The response should be the records below, repeated exactly, with each picture left out.

────────

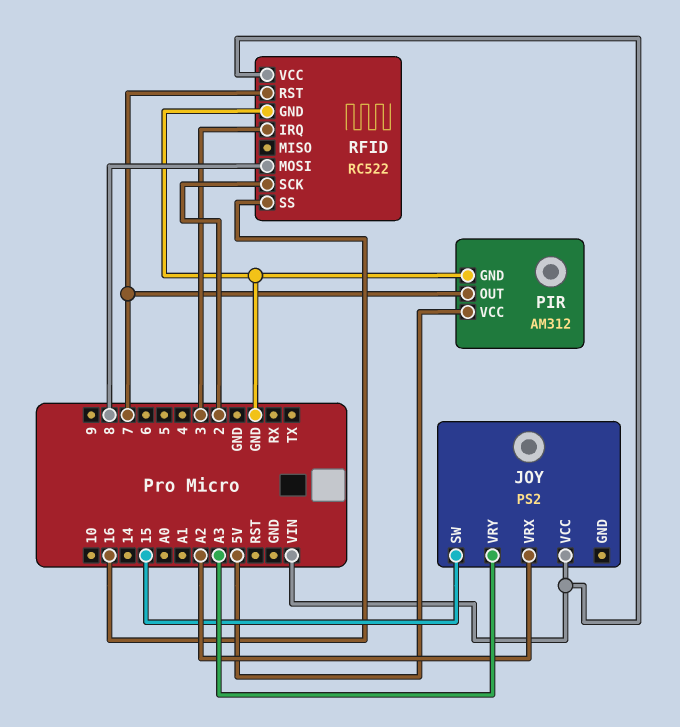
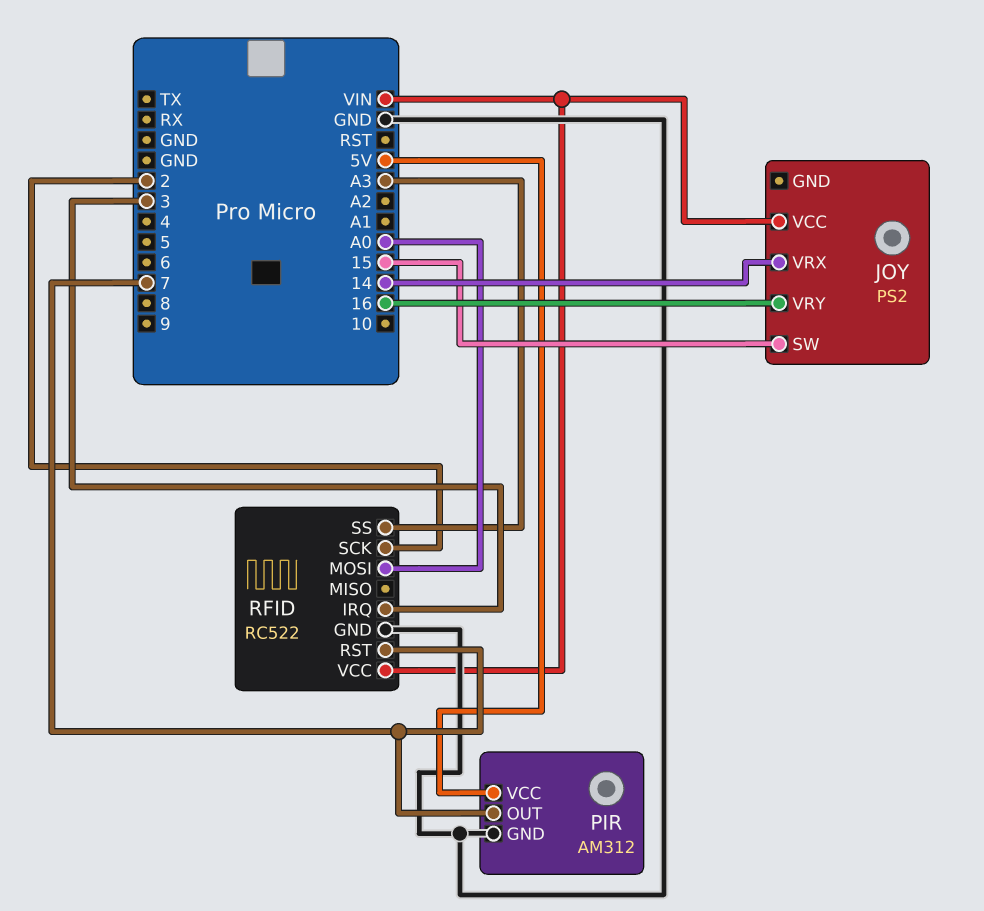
JOY pin VRX: A2 -> 14
JOY pin VRY: A3 -> 16
RFID pin MOSI: 8 -> A0
RFID pin SS: 16 -> A3

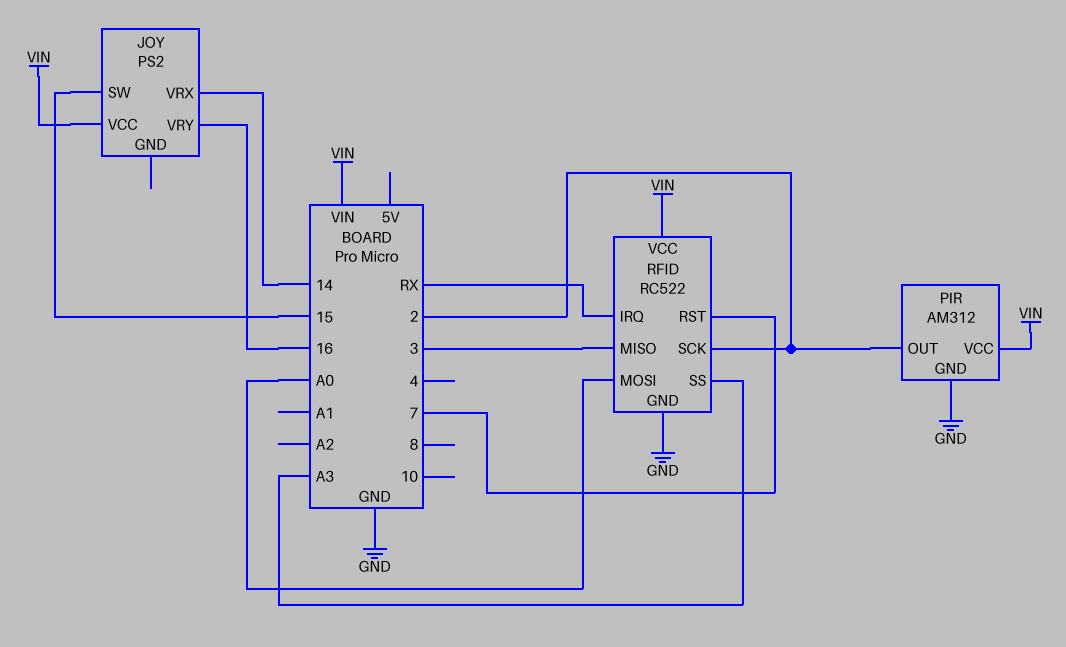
PIR pin OUT: 7 -> 2
PIR pin VCC: 5V -> VIN
RFID pin IRQ: 3 -> RX
RFID pin MISO: none -> 3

────────

### Answer box
JOY pin VRX: A2 -> 14
JOY pin VRY: A3 -> 16
RFID pin MOSI: 8 -> A0
RFID pin SS: 16 -> A3

PIR pin OUT: 7 -> 2
PIR pin VCC: 5V -> VIN
RFID pin IRQ: 3 -> RX
RFID pin MISO: none -> 3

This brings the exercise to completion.